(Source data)
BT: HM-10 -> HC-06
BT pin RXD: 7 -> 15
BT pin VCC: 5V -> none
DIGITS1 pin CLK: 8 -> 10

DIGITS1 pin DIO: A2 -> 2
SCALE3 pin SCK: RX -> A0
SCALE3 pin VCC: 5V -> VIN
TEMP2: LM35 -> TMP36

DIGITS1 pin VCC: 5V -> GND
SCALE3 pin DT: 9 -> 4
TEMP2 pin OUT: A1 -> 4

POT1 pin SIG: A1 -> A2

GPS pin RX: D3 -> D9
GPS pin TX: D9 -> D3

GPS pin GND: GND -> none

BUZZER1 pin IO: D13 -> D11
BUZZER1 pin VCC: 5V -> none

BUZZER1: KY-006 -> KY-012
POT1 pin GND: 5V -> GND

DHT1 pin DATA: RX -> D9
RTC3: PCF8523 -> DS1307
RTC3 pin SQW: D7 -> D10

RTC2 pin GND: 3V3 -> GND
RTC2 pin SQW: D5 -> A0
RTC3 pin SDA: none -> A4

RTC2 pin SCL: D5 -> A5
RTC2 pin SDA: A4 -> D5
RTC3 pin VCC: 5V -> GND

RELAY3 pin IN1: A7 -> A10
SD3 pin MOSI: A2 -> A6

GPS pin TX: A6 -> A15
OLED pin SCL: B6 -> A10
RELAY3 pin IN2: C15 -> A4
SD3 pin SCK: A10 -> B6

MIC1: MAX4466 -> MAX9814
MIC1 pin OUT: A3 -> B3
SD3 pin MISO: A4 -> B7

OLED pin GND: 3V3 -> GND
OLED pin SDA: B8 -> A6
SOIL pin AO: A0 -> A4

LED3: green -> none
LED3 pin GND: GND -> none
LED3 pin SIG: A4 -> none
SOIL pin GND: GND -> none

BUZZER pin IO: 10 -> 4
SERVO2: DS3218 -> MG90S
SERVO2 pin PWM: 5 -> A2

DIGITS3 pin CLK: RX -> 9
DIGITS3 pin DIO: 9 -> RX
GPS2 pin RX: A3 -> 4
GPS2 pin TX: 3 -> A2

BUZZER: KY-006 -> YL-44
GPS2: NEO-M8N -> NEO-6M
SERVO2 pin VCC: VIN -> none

_EXERCISE DETAILS_
Take the lines above from the one containing "DIGITS1 pin VCC: 5V -> GND" down to the one containing "RTC2 pin SDA: A4 -> D5", and transcribe them exactly, both ends included.

_SOLUTION_
DIGITS1 pin VCC: 5V -> GND
SCALE3 pin DT: 9 -> 4
TEMP2 pin OUT: A1 -> 4

POT1 pin SIG: A1 -> A2

GPS pin RX: D3 -> D9
GPS pin TX: D9 -> D3

GPS pin GND: GND -> none

BUZZER1 pin IO: D13 -> D11
BUZZER1 pin VCC: 5V -> none

BUZZER1: KY-006 -> KY-012
POT1 pin GND: 5V -> GND

DHT1 pin DATA: RX -> D9
RTC3: PCF8523 -> DS1307
RTC3 pin SQW: D7 -> D10

RTC2 pin GND: 3V3 -> GND
RTC2 pin SQW: D5 -> A0
RTC3 pin SDA: none -> A4

RTC2 pin SCL: D5 -> A5
RTC2 pin SDA: A4 -> D5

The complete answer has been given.